● **Exercise**: Go through the records below and report each line with "degrees" in it.
Start of Data for the task
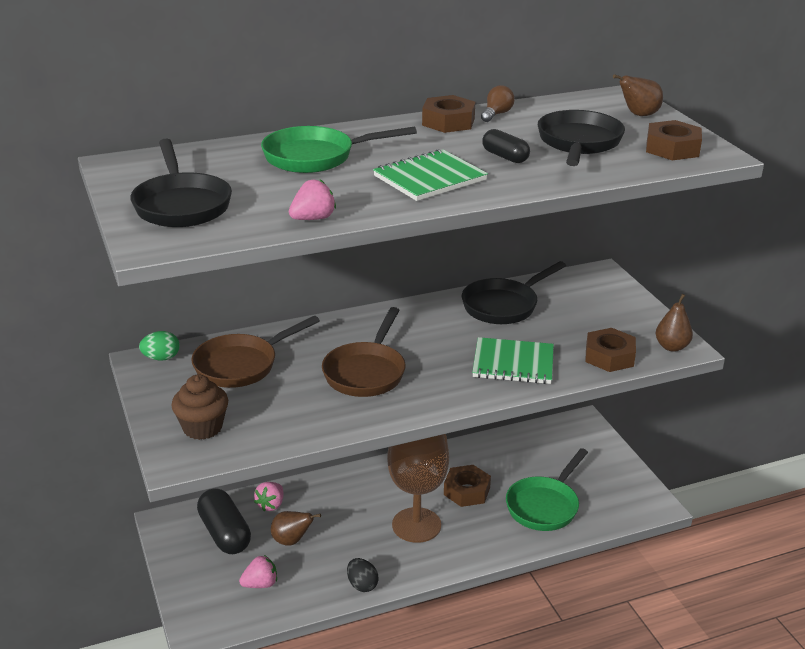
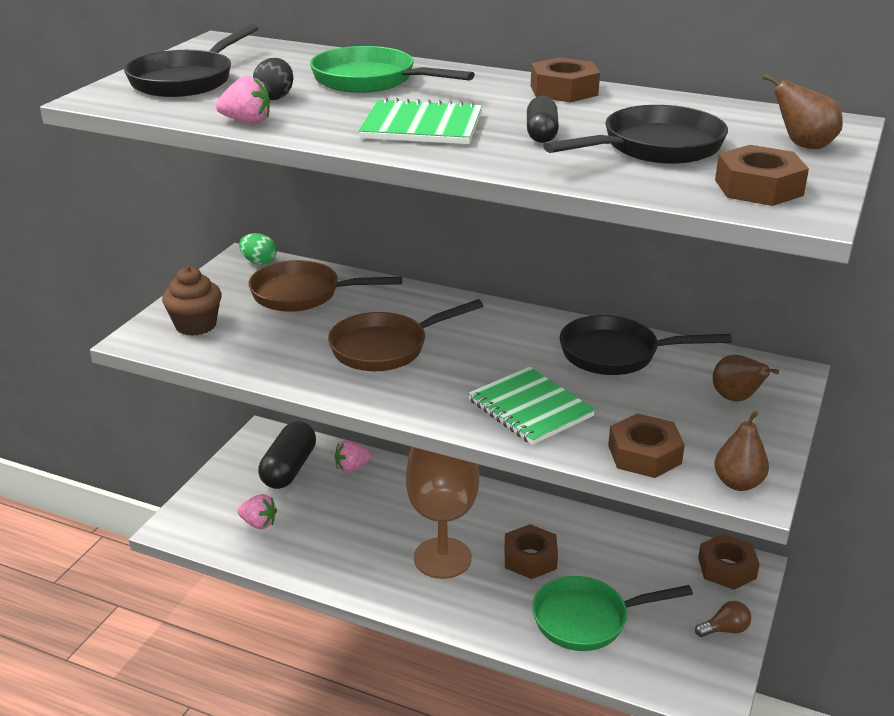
camera: 45 degrees right, 0 degrees up
(291, 541) = (327, 505): brown pear -> brown pear (736, 399)
(362, 585) = (328, 576): black egg -> black egg (275, 97)
(496, 114) = (632, 98): brown light bulb -> brown light bulb (725, 630)
(573, 429) = (727, 568): none -> brown nut

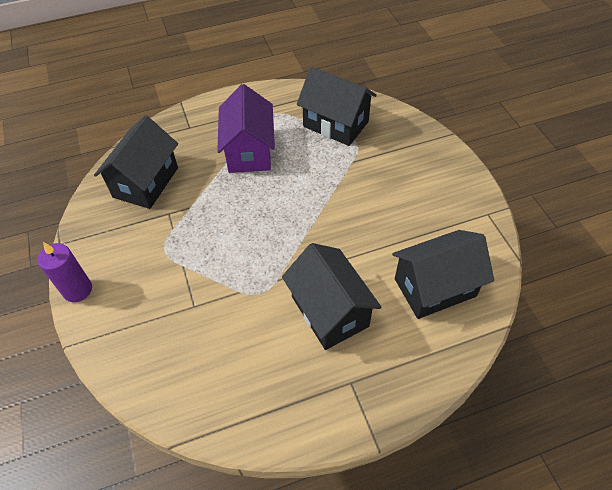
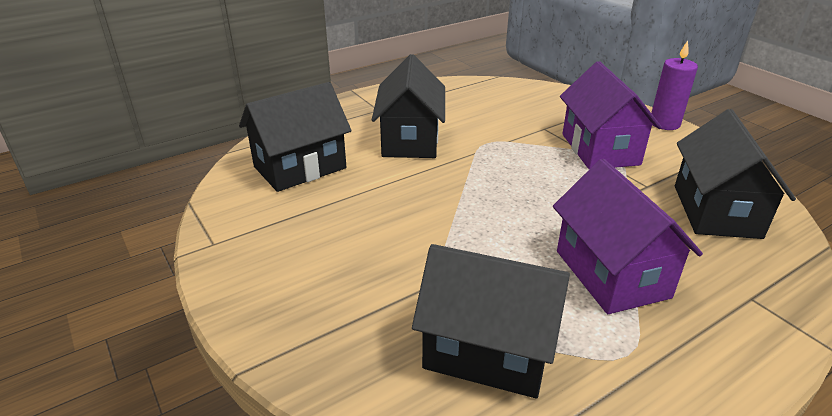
camera: 165 degrees right, 20 degrees down
(168, 263) = (600, 149): none -> purple house
(330, 311) = (410, 140): black house -> black house turned 45 degrees clockwise

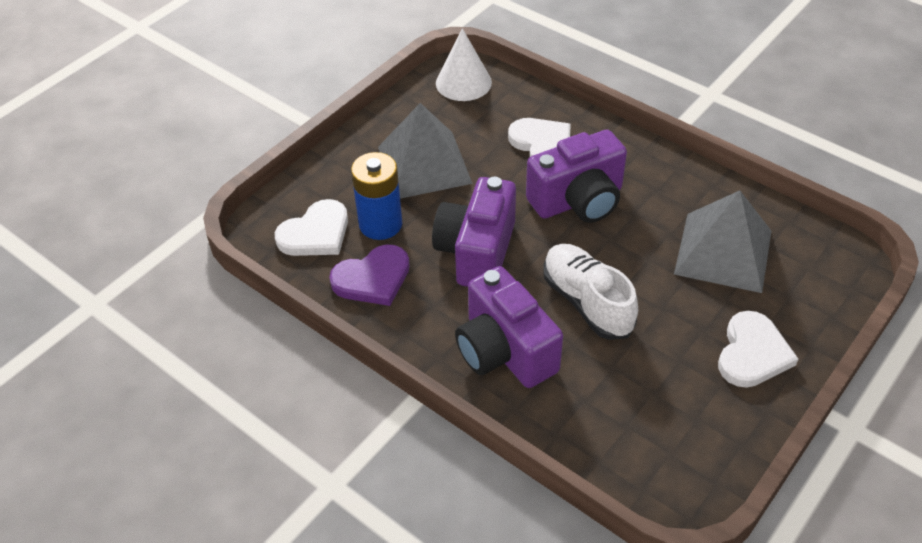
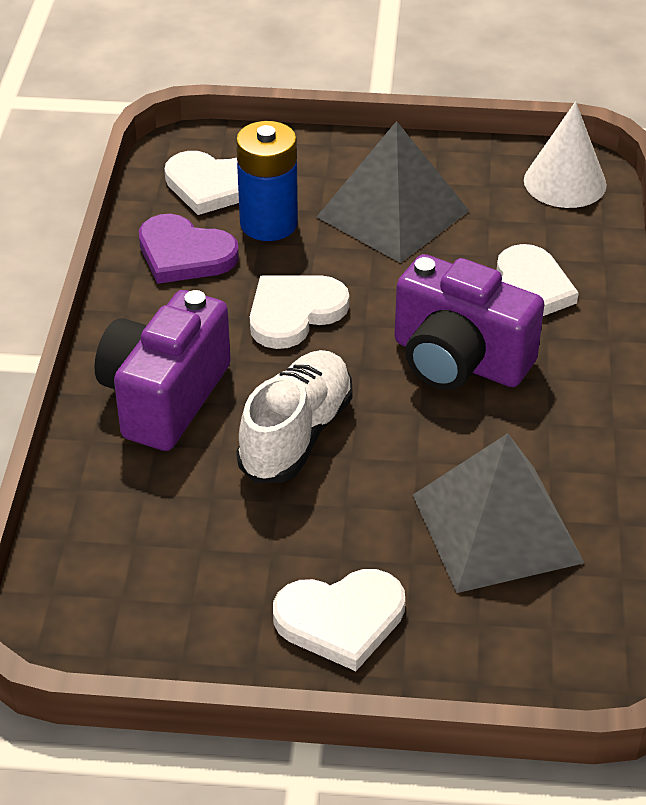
camera: 55 degrees right, 5 degrees down
(476, 252) = (294, 312): purple camera -> white heart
End of Data for the task
● **Solution**:
camera: 45 degrees right, 0 degrees up
camera: 165 degrees right, 20 degrees down
(330, 311) = (410, 140): black house -> black house turned 45 degrees clockwise
camera: 55 degrees right, 5 degrees down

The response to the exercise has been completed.